----- SOURCE DATA -----

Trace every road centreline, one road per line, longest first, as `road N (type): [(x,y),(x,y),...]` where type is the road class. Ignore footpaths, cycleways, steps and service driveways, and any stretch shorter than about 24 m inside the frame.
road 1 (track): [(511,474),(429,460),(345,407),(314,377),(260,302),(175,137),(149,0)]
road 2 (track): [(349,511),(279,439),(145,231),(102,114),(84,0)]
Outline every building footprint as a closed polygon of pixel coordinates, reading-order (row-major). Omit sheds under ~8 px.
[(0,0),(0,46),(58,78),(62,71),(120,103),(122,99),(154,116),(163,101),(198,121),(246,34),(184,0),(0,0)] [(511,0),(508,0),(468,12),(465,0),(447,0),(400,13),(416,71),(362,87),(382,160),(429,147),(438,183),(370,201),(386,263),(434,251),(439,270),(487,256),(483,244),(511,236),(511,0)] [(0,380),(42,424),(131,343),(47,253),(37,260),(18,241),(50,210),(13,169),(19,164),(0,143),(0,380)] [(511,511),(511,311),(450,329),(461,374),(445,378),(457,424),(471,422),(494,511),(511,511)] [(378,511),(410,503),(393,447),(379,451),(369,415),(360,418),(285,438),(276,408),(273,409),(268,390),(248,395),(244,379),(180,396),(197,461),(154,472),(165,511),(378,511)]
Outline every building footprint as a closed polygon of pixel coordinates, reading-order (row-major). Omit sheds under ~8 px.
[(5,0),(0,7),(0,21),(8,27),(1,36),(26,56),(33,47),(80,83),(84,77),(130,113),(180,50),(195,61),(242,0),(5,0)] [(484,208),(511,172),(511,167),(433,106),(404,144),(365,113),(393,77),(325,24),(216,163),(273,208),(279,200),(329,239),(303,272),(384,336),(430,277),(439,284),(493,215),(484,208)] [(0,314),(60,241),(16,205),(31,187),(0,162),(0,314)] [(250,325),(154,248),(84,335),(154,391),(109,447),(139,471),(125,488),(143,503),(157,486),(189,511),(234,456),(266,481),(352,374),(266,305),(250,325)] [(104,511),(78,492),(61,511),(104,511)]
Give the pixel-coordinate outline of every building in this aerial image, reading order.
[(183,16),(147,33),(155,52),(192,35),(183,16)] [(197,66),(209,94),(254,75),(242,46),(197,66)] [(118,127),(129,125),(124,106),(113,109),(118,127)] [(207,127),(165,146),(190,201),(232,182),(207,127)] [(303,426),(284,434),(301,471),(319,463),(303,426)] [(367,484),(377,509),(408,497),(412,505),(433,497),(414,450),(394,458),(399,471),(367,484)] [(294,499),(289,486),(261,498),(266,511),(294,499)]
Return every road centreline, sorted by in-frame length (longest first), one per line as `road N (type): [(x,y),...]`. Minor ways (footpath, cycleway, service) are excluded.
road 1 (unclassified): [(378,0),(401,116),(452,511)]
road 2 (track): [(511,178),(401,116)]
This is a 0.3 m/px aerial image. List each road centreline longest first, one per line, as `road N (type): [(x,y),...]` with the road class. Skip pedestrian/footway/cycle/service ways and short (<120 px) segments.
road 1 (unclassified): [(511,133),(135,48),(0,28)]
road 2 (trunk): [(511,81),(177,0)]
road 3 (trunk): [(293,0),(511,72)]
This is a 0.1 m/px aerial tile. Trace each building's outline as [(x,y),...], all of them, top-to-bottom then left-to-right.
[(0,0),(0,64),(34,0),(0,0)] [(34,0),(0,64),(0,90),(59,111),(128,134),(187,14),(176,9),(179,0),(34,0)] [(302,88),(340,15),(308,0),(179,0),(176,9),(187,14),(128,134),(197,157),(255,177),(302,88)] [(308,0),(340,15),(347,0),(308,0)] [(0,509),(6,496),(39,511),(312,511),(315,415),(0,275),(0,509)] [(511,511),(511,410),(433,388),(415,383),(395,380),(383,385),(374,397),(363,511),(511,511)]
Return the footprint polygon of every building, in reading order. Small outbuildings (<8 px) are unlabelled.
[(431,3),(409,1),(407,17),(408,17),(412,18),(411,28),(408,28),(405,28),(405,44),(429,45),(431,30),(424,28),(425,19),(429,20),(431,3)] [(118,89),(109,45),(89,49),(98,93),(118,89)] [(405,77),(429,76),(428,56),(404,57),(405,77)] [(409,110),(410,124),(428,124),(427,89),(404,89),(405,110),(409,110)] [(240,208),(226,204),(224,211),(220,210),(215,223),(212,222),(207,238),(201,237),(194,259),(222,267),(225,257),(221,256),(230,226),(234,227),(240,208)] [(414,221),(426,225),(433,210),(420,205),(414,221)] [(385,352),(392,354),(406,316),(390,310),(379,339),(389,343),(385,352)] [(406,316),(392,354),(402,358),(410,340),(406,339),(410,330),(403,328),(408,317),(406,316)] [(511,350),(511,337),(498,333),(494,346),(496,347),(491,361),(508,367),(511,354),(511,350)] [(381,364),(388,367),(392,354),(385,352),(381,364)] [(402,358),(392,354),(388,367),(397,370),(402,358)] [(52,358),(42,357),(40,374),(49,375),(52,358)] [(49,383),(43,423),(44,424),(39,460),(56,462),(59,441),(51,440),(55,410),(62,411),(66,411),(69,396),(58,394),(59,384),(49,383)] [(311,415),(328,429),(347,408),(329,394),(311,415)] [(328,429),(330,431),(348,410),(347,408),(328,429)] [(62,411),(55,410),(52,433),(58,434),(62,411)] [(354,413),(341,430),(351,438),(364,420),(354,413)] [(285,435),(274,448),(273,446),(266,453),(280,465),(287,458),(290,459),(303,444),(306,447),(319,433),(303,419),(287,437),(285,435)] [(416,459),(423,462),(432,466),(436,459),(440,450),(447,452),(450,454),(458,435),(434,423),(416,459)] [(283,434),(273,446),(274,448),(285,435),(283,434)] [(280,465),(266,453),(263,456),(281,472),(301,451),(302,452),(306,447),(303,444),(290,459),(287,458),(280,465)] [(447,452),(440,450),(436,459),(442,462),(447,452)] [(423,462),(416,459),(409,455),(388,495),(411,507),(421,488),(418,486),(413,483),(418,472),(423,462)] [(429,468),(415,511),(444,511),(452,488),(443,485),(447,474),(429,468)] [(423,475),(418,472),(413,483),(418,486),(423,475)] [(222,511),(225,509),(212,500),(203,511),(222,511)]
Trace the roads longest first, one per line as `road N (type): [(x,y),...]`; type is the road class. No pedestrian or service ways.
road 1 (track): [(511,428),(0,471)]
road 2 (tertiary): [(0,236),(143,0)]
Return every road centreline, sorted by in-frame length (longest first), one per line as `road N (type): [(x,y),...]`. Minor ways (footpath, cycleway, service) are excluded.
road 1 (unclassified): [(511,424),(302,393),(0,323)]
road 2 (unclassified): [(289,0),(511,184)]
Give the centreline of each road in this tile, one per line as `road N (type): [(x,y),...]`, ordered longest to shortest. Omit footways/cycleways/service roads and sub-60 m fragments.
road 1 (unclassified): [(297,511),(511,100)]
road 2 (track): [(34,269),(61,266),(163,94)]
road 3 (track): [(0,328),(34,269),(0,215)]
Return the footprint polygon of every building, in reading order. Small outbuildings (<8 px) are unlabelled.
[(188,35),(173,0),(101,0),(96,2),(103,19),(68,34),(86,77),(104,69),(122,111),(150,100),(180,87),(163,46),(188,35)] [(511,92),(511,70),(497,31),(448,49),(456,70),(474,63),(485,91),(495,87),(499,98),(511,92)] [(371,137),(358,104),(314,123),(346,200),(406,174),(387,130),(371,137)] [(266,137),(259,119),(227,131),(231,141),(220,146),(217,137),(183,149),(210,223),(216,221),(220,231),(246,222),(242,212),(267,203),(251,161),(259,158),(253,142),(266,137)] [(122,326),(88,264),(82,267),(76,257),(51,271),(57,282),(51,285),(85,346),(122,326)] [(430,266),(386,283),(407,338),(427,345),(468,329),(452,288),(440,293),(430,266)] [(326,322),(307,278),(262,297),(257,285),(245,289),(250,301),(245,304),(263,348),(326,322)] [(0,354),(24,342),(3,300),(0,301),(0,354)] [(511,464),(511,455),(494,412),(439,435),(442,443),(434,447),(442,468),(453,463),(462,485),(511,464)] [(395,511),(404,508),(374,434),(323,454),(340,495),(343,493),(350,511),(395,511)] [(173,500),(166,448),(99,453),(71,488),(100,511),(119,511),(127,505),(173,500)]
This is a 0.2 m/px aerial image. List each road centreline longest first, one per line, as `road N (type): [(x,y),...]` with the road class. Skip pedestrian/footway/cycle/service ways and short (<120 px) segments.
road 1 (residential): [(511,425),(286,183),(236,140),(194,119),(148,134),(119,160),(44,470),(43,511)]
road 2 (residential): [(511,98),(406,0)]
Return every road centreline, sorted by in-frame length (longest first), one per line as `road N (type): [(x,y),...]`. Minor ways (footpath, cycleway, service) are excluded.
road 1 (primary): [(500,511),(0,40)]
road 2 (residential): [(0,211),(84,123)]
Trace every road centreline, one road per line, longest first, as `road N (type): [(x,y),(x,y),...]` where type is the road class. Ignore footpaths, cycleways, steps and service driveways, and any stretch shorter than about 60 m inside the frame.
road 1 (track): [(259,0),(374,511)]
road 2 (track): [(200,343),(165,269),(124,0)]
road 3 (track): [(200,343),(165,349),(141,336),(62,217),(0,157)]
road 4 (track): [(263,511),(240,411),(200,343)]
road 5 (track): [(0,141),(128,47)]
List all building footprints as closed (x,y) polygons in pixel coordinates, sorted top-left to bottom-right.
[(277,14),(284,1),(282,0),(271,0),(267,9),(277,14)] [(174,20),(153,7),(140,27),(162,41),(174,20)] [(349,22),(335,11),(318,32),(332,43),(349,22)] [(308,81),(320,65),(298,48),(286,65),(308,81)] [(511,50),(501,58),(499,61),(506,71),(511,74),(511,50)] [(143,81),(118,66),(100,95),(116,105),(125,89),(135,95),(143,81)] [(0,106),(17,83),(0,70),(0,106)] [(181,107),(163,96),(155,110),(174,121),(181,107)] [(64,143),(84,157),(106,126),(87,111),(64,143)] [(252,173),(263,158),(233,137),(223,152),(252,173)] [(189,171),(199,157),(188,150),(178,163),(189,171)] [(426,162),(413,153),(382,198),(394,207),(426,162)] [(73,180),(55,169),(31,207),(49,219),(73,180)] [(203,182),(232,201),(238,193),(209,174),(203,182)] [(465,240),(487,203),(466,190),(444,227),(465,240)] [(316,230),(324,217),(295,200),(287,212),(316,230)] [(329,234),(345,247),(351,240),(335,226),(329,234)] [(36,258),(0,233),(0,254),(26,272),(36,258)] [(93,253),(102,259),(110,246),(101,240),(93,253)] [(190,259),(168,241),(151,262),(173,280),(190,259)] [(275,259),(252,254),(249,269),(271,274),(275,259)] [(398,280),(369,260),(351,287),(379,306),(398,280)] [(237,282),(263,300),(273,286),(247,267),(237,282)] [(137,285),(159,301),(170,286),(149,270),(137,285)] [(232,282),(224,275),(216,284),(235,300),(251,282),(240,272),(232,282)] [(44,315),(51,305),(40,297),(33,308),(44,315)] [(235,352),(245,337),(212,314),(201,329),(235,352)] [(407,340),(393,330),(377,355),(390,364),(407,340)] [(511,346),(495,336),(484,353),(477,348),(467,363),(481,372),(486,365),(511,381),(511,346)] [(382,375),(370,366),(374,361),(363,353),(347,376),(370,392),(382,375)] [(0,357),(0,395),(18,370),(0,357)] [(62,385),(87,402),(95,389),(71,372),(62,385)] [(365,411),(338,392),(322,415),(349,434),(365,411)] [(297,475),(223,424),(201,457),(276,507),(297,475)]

-----

SHORT PROBLEM
Format the items above, from the line containing "Give the centreline" through the line containing "road 1 (unclassified): [(297,511),(511,100)]", as a JSON list of strings with one string per line and blank lines left out.

THE ANSWER
[
  "Give the centreline of each road in this tile, one per line as `road N (type): [(x,y),...]`, ordered longest to shortest. Omit footways/cycleways/service roads and sub-60 m fragments.",
  "road 1 (unclassified): [(297,511),(511,100)]"
]